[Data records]
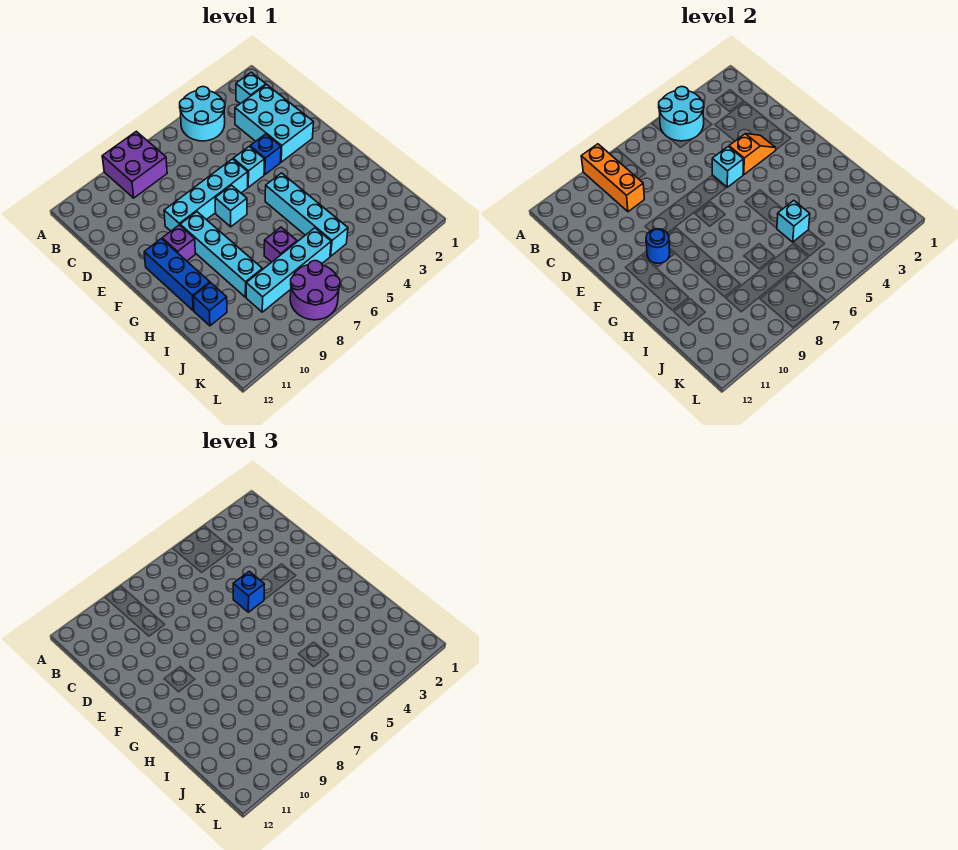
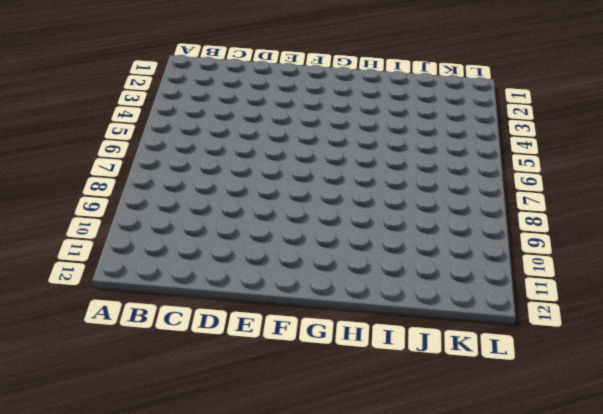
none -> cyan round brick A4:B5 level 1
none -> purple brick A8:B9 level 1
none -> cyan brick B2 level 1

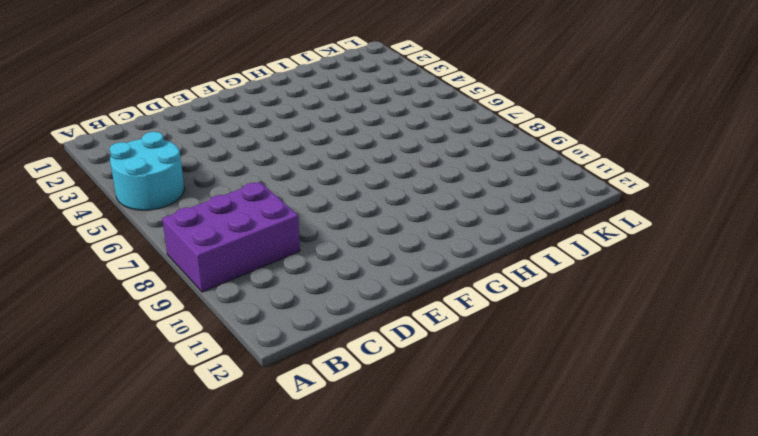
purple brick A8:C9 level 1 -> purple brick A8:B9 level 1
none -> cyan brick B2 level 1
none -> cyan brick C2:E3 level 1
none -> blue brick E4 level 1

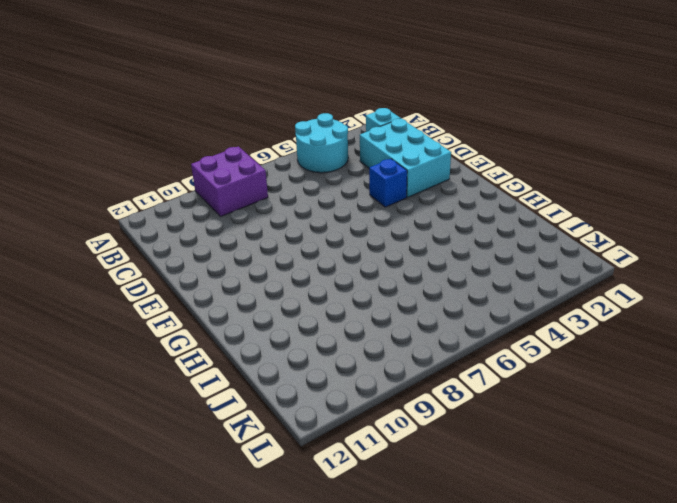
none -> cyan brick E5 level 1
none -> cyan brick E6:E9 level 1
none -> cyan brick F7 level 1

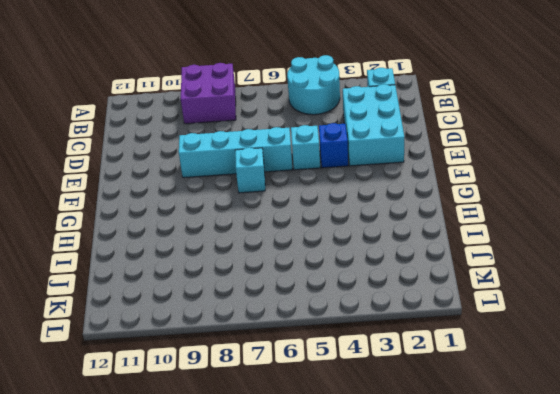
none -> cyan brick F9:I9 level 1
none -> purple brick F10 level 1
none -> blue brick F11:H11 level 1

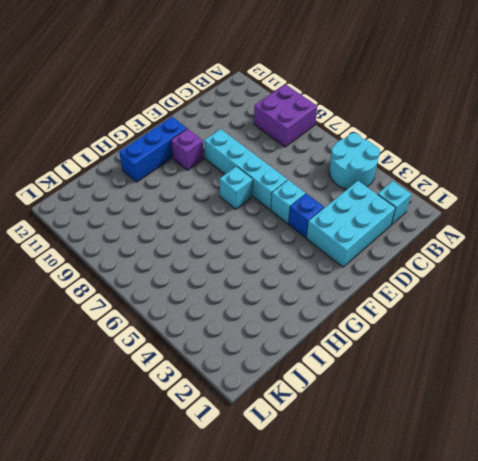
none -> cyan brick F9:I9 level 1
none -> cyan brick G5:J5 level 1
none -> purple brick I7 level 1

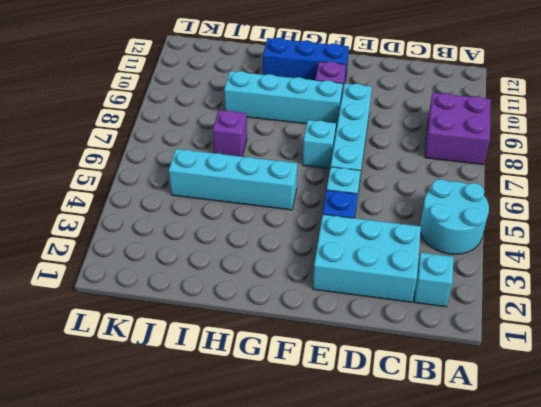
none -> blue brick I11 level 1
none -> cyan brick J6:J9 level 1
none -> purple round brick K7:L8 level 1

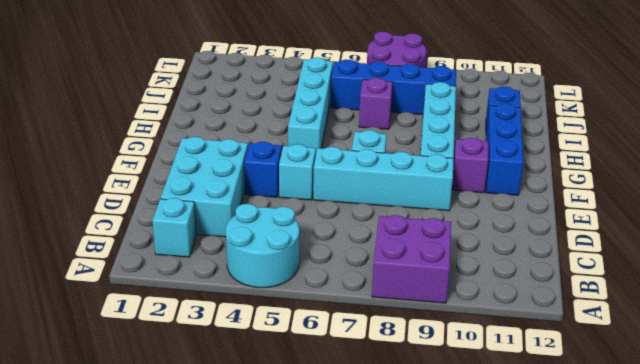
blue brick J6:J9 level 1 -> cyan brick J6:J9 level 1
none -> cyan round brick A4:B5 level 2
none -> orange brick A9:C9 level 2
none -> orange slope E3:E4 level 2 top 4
* * *
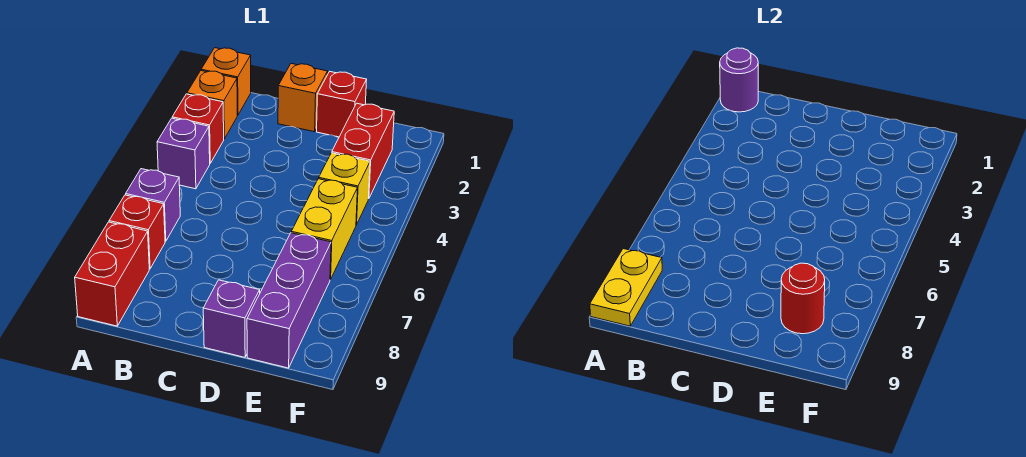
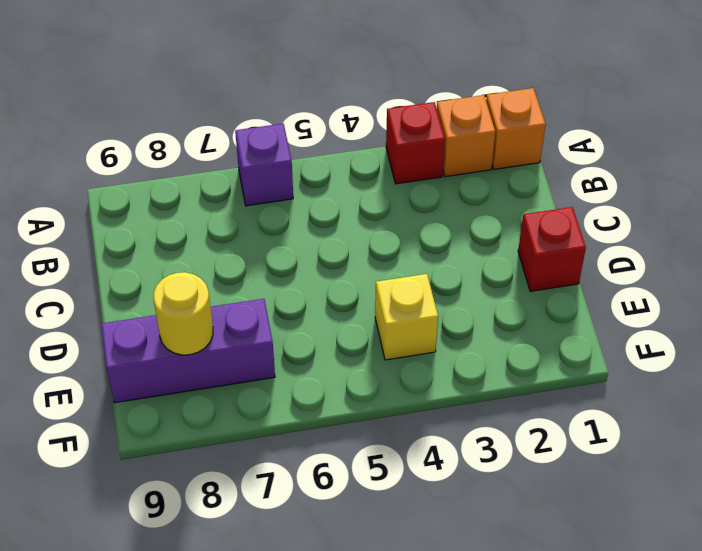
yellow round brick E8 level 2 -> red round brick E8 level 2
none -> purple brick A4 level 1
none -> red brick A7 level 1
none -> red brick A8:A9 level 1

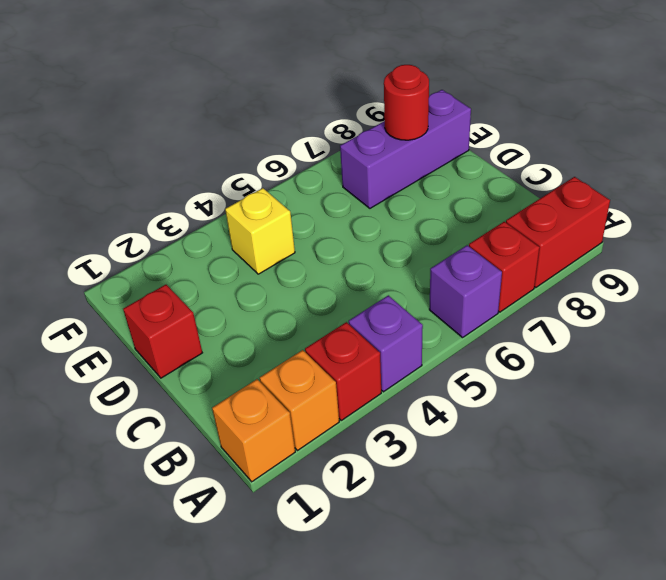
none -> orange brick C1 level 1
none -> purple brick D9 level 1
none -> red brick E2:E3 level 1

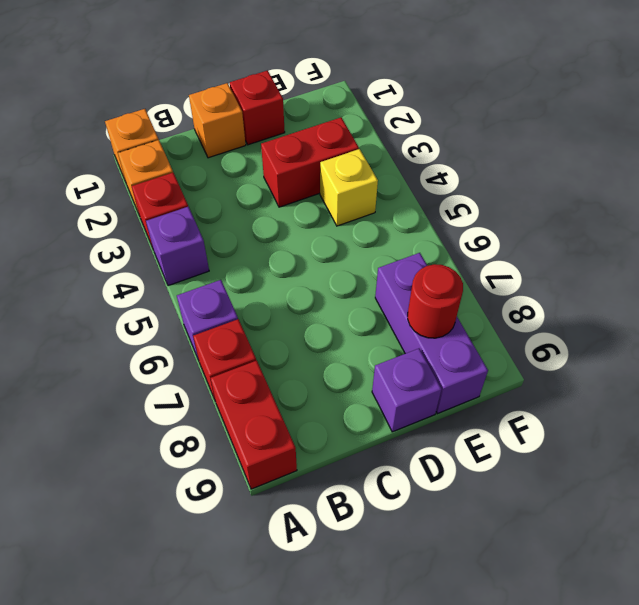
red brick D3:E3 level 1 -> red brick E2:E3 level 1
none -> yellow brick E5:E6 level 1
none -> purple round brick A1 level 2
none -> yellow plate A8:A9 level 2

**TASK STATEMENT**
Take the lines above starting at the one containing "none -> cyan brick E5 level 1" and ending at the one containing "blue brick J6:J9", and print them again exactly, without pictures.

**WRITTEN ANSWER**
none -> cyan brick E5 level 1
none -> cyan brick E6:E9 level 1
none -> cyan brick F7 level 1

none -> cyan brick F9:I9 level 1
none -> purple brick F10 level 1
none -> blue brick F11:H11 level 1

none -> cyan brick F9:I9 level 1
none -> cyan brick G5:J5 level 1
none -> purple brick I7 level 1

none -> blue brick I11 level 1
none -> cyan brick J6:J9 level 1
none -> purple round brick K7:L8 level 1

blue brick J6:J9 level 1 -> cyan brick J6:J9 level 1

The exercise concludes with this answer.